Provide the number of lines in the entries below containing "brown", with no further words.

───── STORED DATA ─────

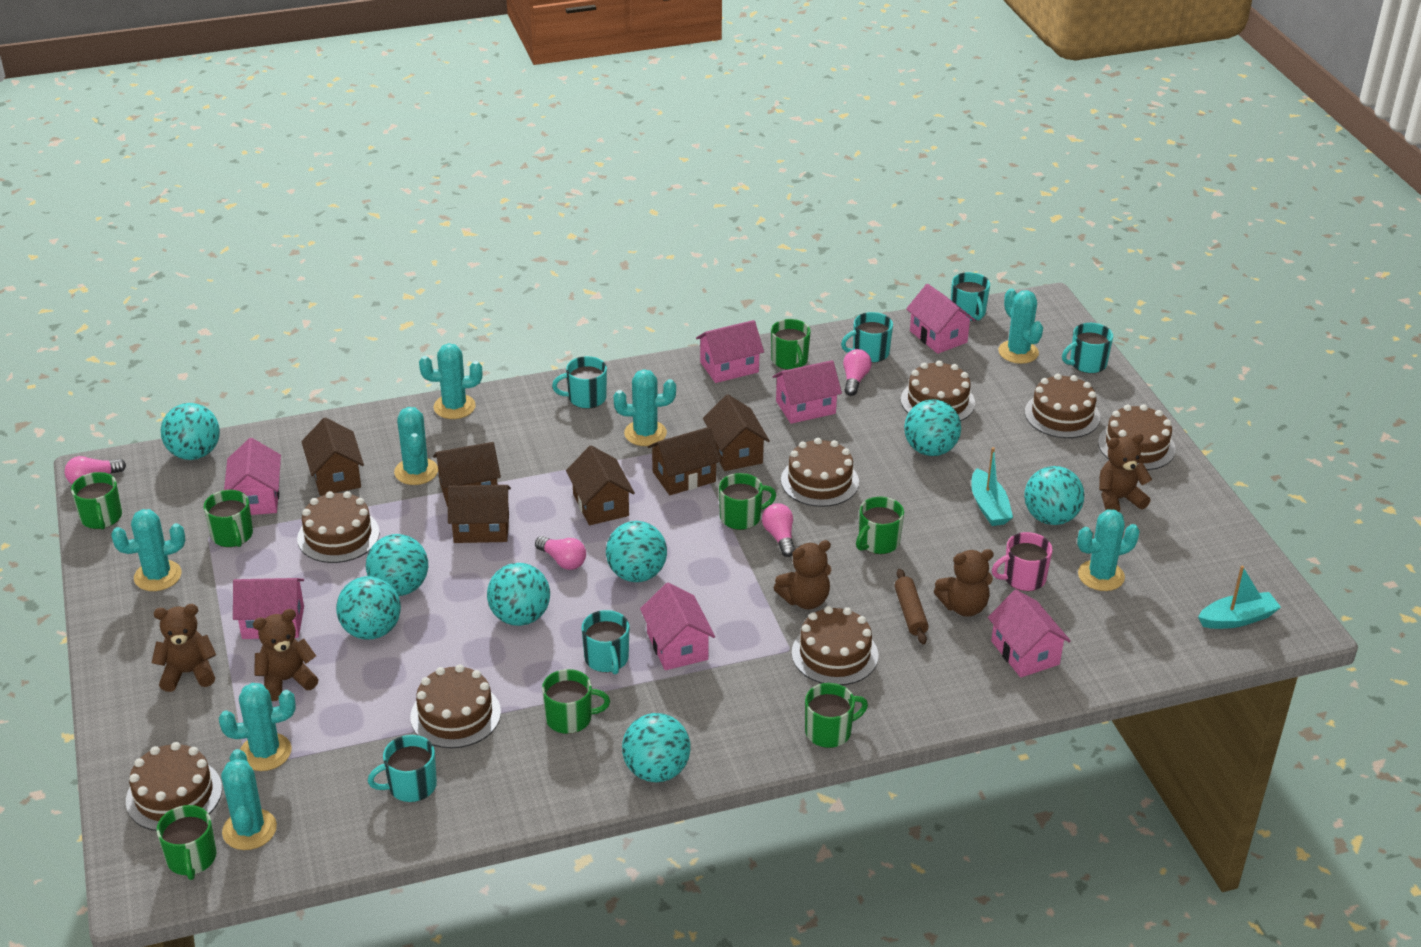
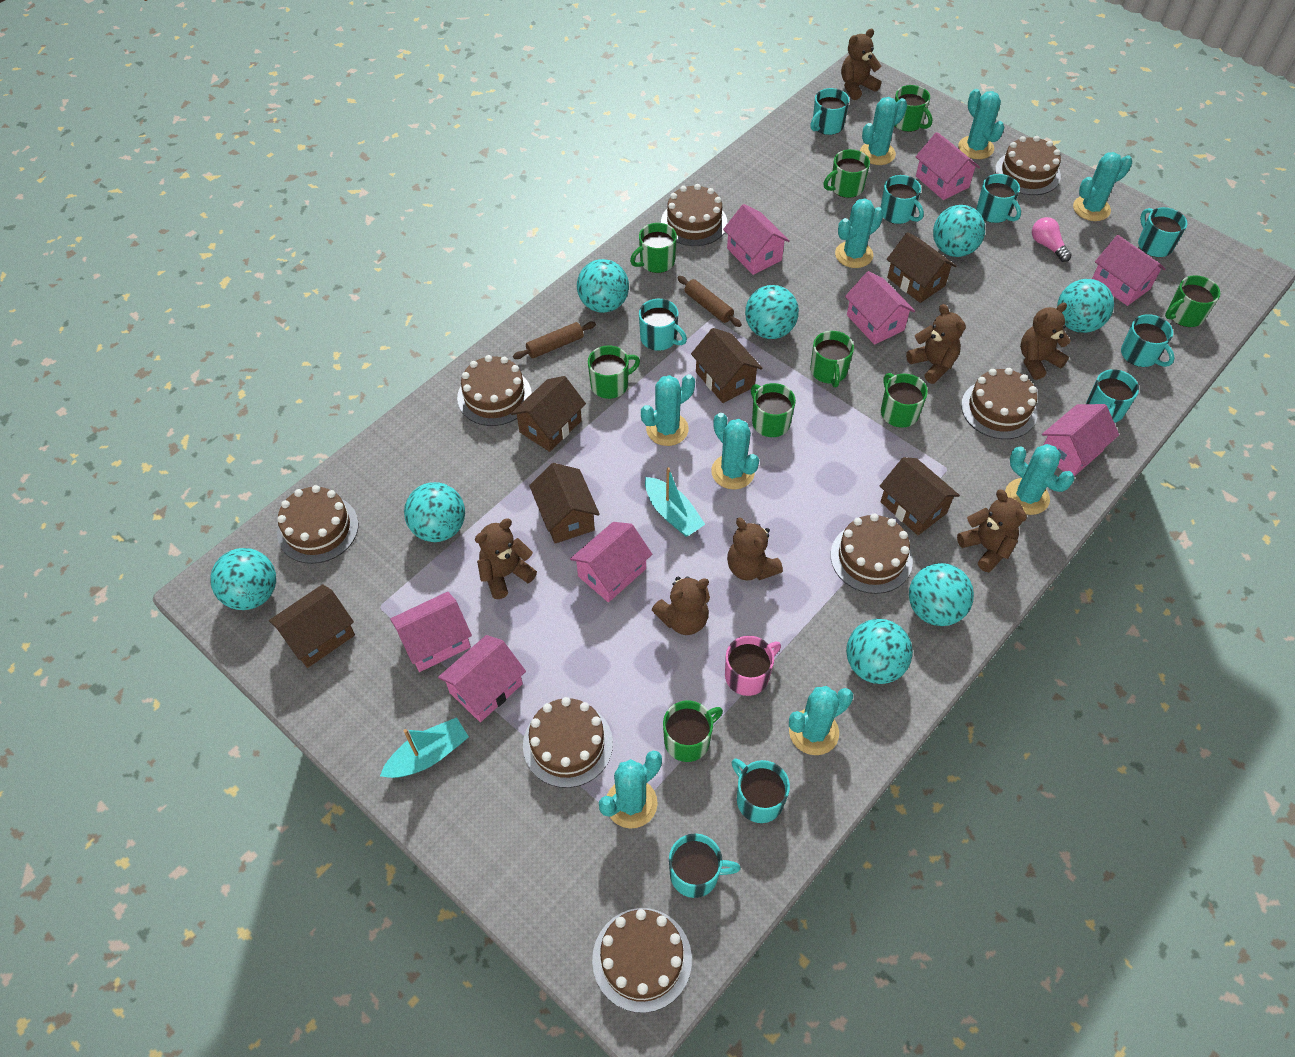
brown rolling pin: 1 -> 2
brown teddy bear: 5 -> 7
green mug: 8 -> 9
pink house: 7 -> 8
pink light bulb: 4 -> 1
turquoise cactus: 8 -> 9
turquoise mug: 6 -> 9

─────

### TASK SOLUTION
2